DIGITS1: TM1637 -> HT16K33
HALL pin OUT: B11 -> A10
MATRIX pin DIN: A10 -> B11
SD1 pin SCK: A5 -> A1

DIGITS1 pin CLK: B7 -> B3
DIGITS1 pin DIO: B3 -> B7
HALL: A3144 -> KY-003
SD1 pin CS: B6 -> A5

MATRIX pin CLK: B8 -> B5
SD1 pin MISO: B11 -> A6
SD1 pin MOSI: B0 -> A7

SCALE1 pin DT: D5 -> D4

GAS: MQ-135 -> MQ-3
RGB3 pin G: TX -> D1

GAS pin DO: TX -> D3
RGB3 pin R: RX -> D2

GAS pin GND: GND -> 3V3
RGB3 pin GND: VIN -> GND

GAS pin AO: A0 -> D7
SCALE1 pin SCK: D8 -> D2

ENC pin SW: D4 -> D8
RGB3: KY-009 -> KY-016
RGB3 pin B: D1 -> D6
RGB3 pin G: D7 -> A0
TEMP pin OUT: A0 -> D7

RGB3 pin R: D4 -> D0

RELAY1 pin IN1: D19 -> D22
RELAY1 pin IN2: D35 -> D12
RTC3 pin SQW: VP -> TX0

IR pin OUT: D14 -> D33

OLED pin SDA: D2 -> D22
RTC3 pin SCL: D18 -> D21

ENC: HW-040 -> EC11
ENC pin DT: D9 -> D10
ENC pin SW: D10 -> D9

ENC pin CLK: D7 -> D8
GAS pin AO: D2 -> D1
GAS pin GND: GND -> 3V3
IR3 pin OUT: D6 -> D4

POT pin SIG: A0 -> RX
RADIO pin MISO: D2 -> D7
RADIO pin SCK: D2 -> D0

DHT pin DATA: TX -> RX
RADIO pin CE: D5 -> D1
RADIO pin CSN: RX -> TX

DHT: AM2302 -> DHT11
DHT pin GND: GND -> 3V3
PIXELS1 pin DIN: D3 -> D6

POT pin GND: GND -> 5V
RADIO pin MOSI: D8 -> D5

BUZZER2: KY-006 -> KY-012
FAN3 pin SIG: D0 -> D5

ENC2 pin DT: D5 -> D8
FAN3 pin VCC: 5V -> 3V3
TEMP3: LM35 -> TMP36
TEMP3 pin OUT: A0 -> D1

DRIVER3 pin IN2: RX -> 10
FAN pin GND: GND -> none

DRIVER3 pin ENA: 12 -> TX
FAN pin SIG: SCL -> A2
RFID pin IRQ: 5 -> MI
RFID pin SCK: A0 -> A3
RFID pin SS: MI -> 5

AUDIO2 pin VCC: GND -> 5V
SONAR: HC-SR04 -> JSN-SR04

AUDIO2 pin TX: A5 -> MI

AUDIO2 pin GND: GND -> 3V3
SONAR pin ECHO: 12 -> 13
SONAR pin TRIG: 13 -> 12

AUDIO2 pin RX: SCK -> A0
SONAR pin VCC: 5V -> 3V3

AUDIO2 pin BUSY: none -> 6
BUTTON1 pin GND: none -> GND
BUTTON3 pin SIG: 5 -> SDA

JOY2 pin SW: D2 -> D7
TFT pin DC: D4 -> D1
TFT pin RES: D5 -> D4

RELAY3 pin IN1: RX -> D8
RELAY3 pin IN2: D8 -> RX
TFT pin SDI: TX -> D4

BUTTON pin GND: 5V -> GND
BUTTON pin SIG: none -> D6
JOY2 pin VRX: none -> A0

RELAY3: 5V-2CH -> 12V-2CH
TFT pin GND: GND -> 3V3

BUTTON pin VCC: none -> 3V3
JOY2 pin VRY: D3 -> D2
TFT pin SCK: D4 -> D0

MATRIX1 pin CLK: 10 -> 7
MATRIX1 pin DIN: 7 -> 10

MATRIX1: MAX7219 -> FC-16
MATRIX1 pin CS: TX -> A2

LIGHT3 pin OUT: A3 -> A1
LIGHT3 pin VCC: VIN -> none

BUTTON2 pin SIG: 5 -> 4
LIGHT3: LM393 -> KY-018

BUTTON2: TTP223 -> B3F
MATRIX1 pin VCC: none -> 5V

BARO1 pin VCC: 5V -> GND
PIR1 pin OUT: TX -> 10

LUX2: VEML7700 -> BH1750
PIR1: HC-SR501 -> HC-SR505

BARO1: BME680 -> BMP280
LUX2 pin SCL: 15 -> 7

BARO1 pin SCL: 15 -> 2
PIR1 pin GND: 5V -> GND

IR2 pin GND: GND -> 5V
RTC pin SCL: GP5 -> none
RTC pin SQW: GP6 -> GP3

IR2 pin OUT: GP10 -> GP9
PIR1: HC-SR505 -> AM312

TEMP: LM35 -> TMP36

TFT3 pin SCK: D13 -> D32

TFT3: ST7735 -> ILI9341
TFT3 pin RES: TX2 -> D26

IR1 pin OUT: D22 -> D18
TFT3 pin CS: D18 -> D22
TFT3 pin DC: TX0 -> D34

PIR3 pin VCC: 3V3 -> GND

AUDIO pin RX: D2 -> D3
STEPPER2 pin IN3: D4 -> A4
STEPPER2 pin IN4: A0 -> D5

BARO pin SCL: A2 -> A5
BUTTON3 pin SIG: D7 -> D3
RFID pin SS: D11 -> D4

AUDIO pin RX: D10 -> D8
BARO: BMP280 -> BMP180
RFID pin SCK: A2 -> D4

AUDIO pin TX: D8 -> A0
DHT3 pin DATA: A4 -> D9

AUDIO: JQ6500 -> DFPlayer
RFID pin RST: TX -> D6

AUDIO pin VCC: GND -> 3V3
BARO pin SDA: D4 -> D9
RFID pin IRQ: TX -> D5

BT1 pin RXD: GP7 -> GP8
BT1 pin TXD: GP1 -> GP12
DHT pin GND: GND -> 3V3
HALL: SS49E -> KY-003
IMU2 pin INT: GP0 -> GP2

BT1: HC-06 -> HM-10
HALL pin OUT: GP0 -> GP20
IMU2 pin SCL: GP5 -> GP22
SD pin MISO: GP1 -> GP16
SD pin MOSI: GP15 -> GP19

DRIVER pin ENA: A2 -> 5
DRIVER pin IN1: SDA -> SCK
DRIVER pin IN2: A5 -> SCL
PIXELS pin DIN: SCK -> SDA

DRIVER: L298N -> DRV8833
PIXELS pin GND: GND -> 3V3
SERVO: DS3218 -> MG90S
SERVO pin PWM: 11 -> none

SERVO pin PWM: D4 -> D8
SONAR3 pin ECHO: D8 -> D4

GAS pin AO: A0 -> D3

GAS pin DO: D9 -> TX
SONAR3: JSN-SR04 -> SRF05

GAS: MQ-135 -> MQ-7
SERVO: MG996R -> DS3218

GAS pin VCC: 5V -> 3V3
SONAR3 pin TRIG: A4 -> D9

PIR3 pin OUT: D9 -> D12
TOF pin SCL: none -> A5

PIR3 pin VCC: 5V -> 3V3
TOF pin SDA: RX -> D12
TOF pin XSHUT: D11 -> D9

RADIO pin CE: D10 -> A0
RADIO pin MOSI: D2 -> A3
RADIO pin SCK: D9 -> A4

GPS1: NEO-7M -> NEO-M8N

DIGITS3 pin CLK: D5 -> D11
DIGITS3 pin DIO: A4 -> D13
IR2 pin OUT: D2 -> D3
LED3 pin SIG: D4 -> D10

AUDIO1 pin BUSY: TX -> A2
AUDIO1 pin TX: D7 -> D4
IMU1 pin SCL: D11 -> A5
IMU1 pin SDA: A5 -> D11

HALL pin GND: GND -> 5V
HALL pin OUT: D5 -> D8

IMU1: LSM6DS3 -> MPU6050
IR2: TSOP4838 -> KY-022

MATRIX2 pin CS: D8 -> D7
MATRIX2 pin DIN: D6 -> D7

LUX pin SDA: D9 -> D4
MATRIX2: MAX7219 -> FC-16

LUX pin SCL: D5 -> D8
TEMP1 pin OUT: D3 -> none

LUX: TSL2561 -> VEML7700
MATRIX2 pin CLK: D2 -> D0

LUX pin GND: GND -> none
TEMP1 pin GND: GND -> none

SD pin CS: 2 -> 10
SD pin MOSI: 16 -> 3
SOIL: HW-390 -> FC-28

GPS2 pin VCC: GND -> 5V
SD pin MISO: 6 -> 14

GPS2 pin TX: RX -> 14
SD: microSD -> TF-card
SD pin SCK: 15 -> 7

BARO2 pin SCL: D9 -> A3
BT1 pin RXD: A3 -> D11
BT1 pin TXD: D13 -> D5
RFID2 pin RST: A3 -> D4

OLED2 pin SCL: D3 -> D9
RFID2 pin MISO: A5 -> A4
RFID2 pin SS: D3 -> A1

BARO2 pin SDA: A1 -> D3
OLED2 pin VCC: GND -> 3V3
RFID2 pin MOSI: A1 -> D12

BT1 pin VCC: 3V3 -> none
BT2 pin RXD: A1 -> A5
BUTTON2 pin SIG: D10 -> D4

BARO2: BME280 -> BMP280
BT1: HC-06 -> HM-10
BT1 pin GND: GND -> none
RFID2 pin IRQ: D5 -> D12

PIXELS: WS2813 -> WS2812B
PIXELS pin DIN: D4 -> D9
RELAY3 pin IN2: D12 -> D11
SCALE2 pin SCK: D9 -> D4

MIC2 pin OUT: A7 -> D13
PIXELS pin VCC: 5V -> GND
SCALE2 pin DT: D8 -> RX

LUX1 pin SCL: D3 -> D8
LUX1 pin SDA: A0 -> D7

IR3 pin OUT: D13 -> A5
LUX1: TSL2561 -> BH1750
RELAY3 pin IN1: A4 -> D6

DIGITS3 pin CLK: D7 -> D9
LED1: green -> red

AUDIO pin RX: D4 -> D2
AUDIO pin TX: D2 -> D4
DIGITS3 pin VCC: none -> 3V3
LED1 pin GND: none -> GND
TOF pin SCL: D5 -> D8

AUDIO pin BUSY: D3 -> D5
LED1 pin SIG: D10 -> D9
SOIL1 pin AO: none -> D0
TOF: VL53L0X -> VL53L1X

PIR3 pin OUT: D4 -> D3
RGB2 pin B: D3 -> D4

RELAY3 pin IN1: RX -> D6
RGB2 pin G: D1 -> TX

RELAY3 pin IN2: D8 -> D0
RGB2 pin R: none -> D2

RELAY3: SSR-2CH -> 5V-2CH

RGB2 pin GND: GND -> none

**AIM OF THE TASK:**
Above are the records; print exactly the lines from the line with "IMU1 pin SCL: D11 -> A5" to the line with "BUTTON2 pin SIG: D10 -> D4", including both, and nothing else.

**ANSWER TO THIS PROBLEM:**
IMU1 pin SCL: D11 -> A5
IMU1 pin SDA: A5 -> D11

HALL pin GND: GND -> 5V
HALL pin OUT: D5 -> D8

IMU1: LSM6DS3 -> MPU6050
IR2: TSOP4838 -> KY-022

MATRIX2 pin CS: D8 -> D7
MATRIX2 pin DIN: D6 -> D7

LUX pin SDA: D9 -> D4
MATRIX2: MAX7219 -> FC-16

LUX pin SCL: D5 -> D8
TEMP1 pin OUT: D3 -> none

LUX: TSL2561 -> VEML7700
MATRIX2 pin CLK: D2 -> D0

LUX pin GND: GND -> none
TEMP1 pin GND: GND -> none

SD pin CS: 2 -> 10
SD pin MOSI: 16 -> 3
SOIL: HW-390 -> FC-28

GPS2 pin VCC: GND -> 5V
SD pin MISO: 6 -> 14

GPS2 pin TX: RX -> 14
SD: microSD -> TF-card
SD pin SCK: 15 -> 7

BARO2 pin SCL: D9 -> A3
BT1 pin RXD: A3 -> D11
BT1 pin TXD: D13 -> D5
RFID2 pin RST: A3 -> D4

OLED2 pin SCL: D3 -> D9
RFID2 pin MISO: A5 -> A4
RFID2 pin SS: D3 -> A1

BARO2 pin SDA: A1 -> D3
OLED2 pin VCC: GND -> 3V3
RFID2 pin MOSI: A1 -> D12

BT1 pin VCC: 3V3 -> none
BT2 pin RXD: A1 -> A5
BUTTON2 pin SIG: D10 -> D4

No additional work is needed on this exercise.